DATASET EXCERPTS:
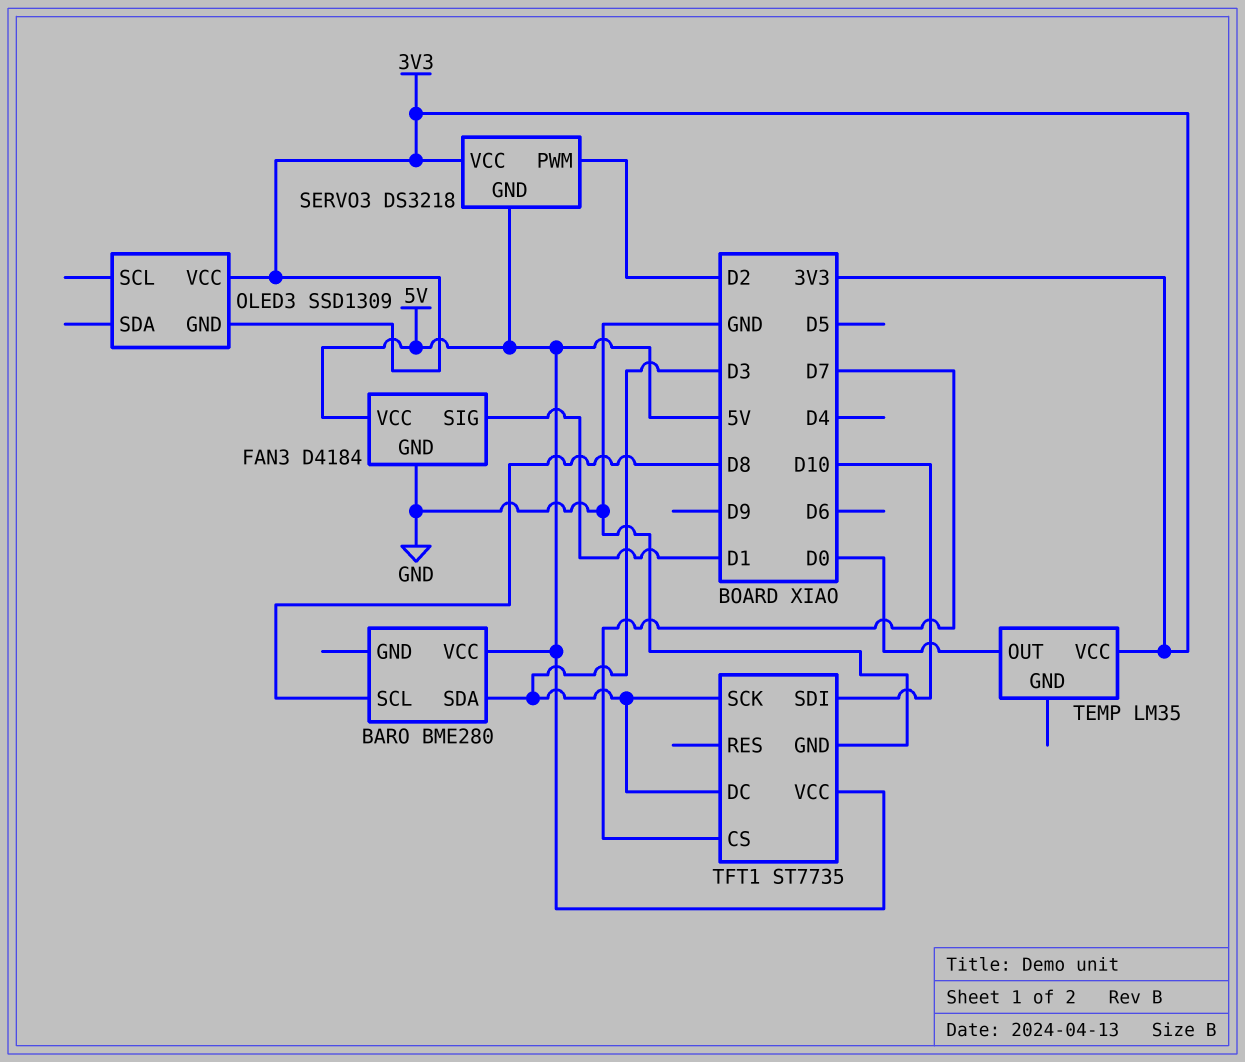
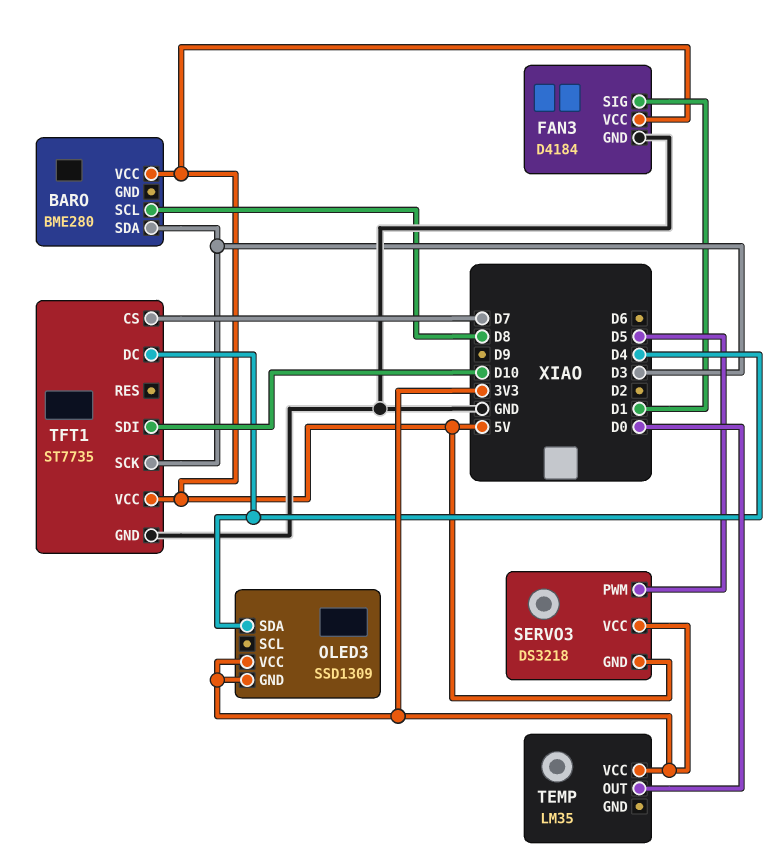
OLED3 pin SDA: none -> D4
SERVO3 pin PWM: D2 -> D5
TFT1 pin DC: D3 -> D4

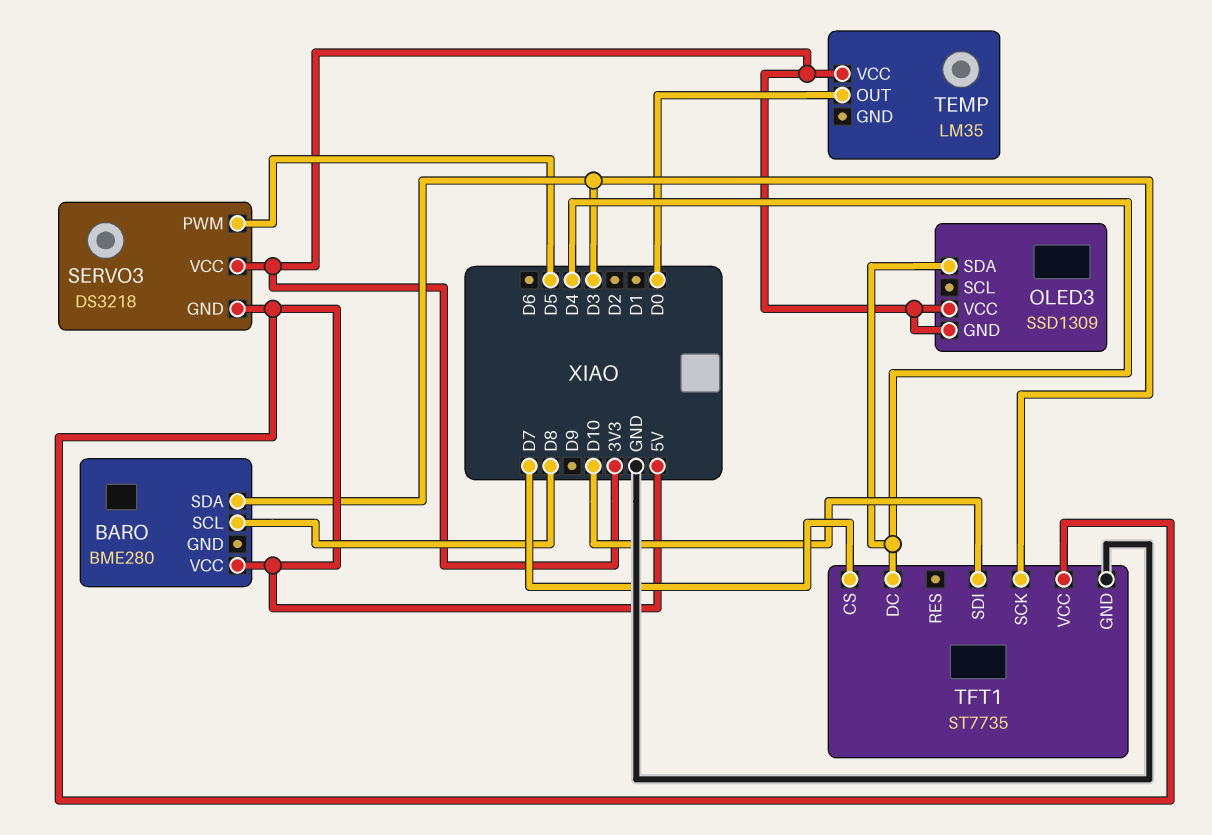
FAN3: D4184 -> none
FAN3 pin GND: GND -> none
FAN3 pin SIG: D1 -> none
FAN3 pin VCC: 5V -> none

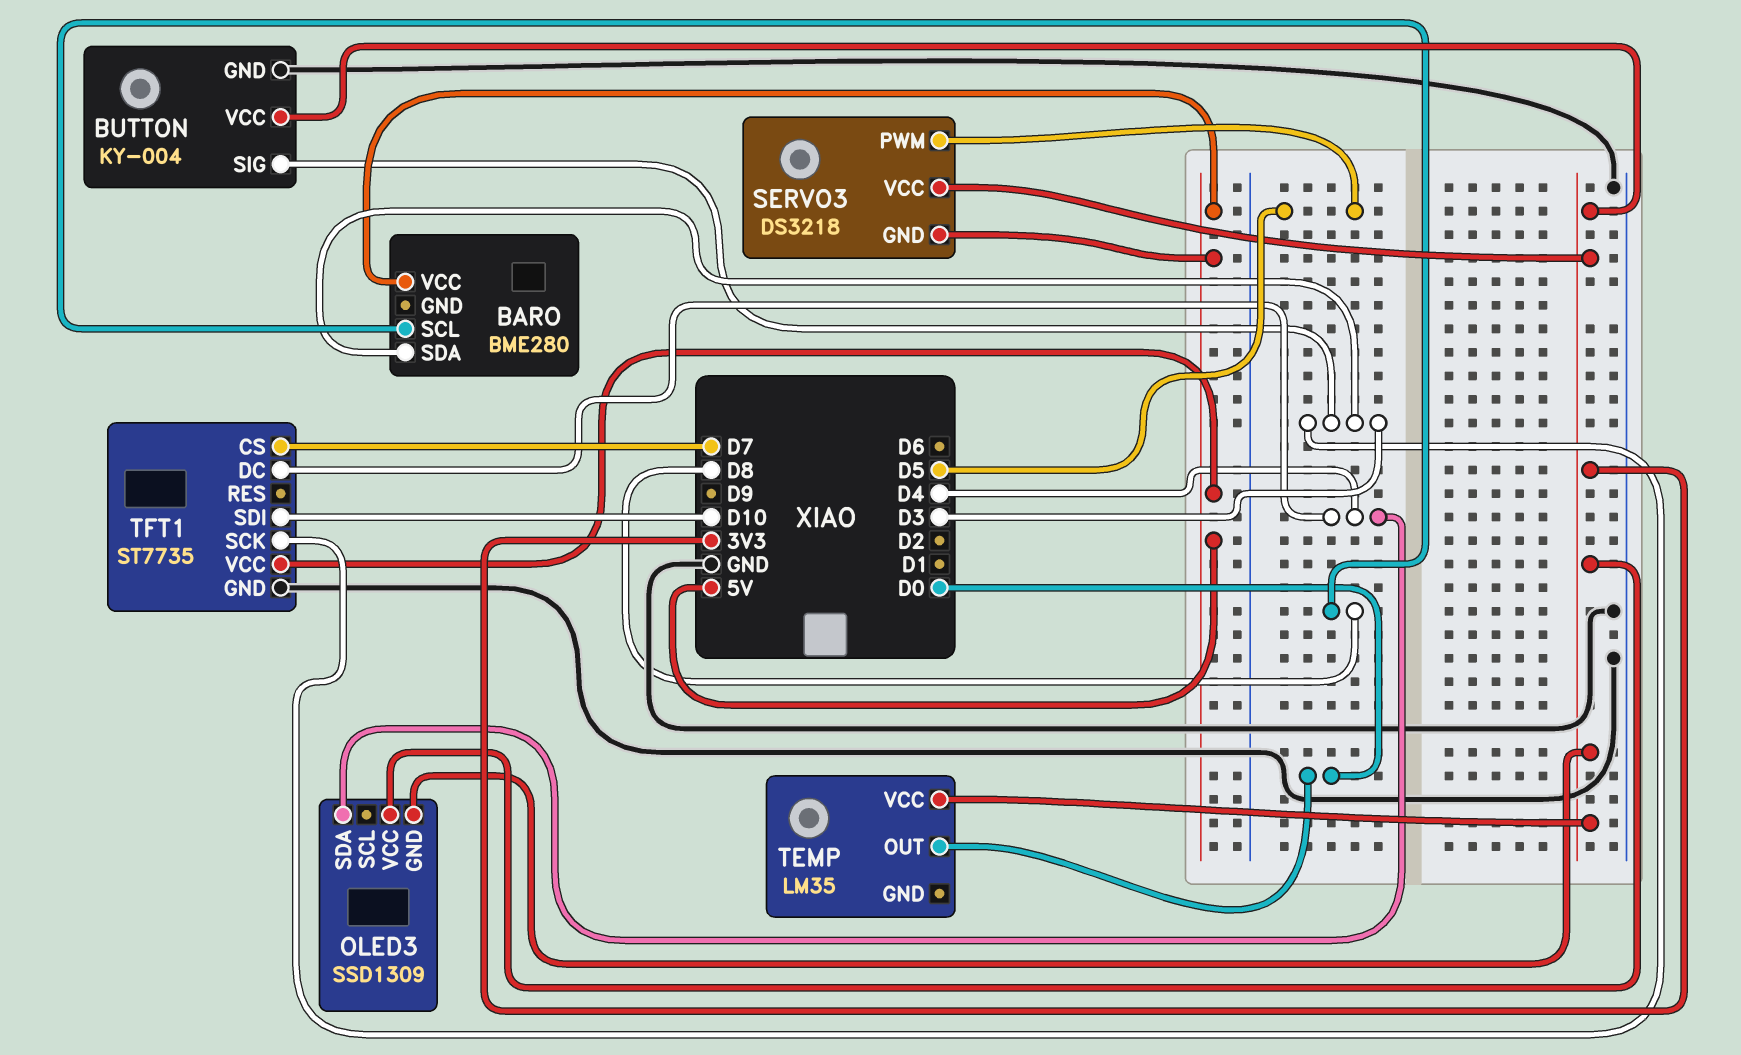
BUTTON: none -> KY-004
BUTTON pin GND: none -> GND
BUTTON pin SIG: none -> D3
BUTTON pin VCC: none -> 3V3

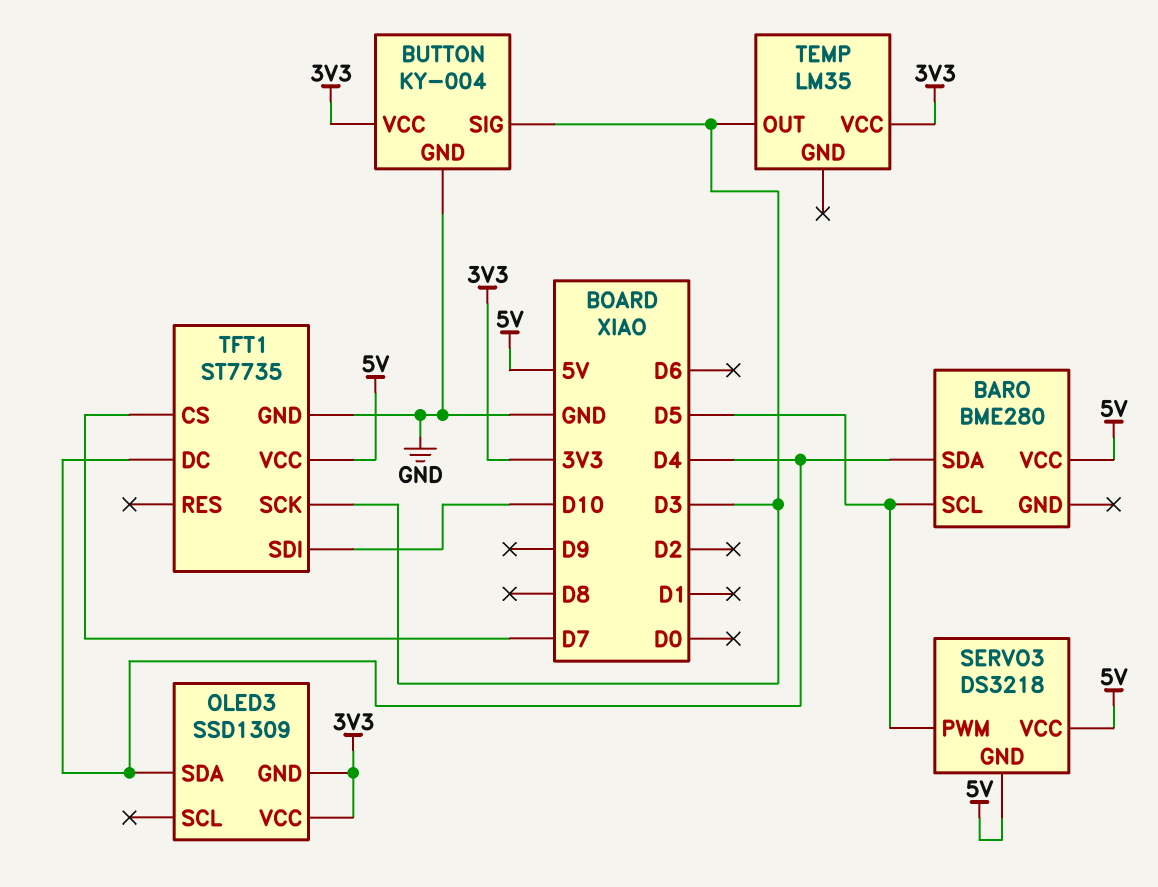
BARO pin SCL: D8 -> D5
BARO pin SDA: D3 -> D4
SERVO3 pin VCC: 3V3 -> 5V
TEMP pin OUT: D0 -> D3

EXERCISE GOAL: Write out every line of the preceding listing that contains "none".

RESULT OF THIS TASK:
OLED3 pin SDA: none -> D4
FAN3: D4184 -> none
FAN3 pin GND: GND -> none
FAN3 pin SIG: D1 -> none
FAN3 pin VCC: 5V -> none
BUTTON: none -> KY-004
BUTTON pin GND: none -> GND
BUTTON pin SIG: none -> D3
BUTTON pin VCC: none -> 3V3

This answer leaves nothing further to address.